== Data records

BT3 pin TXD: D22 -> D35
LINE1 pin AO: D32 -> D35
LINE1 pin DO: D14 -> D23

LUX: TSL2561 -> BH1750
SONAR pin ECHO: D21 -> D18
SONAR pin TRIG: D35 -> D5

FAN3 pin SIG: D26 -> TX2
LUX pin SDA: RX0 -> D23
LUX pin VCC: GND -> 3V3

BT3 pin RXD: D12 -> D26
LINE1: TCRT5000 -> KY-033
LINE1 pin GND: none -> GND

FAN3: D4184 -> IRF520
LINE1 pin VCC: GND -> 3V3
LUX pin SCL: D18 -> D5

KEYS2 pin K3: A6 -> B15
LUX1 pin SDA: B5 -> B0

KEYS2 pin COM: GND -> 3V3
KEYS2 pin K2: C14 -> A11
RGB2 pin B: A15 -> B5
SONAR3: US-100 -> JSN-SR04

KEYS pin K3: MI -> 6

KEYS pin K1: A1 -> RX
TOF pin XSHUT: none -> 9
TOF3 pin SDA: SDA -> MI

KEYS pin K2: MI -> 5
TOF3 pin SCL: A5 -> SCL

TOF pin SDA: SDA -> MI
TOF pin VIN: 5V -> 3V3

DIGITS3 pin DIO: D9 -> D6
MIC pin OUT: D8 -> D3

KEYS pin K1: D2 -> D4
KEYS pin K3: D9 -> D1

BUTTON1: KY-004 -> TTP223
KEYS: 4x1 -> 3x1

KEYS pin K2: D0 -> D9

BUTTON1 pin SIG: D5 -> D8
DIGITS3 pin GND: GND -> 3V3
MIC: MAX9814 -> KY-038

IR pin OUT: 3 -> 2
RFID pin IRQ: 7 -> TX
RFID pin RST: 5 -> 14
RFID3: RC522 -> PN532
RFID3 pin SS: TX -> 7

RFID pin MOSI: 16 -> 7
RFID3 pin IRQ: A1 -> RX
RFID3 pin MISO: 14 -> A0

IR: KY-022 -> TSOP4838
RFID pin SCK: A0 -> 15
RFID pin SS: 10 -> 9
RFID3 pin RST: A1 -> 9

====

From the records above, give again exactly the lines running from the line with "FAN3 pin SIG: D26 -> TX2" to the line with "KEYS pin K1: A1 -> RX", inclusive.

§ Your solution:
FAN3 pin SIG: D26 -> TX2
LUX pin SDA: RX0 -> D23
LUX pin VCC: GND -> 3V3

BT3 pin RXD: D12 -> D26
LINE1: TCRT5000 -> KY-033
LINE1 pin GND: none -> GND

FAN3: D4184 -> IRF520
LINE1 pin VCC: GND -> 3V3
LUX pin SCL: D18 -> D5

KEYS2 pin K3: A6 -> B15
LUX1 pin SDA: B5 -> B0

KEYS2 pin COM: GND -> 3V3
KEYS2 pin K2: C14 -> A11
RGB2 pin B: A15 -> B5
SONAR3: US-100 -> JSN-SR04

KEYS pin K3: MI -> 6

KEYS pin K1: A1 -> RX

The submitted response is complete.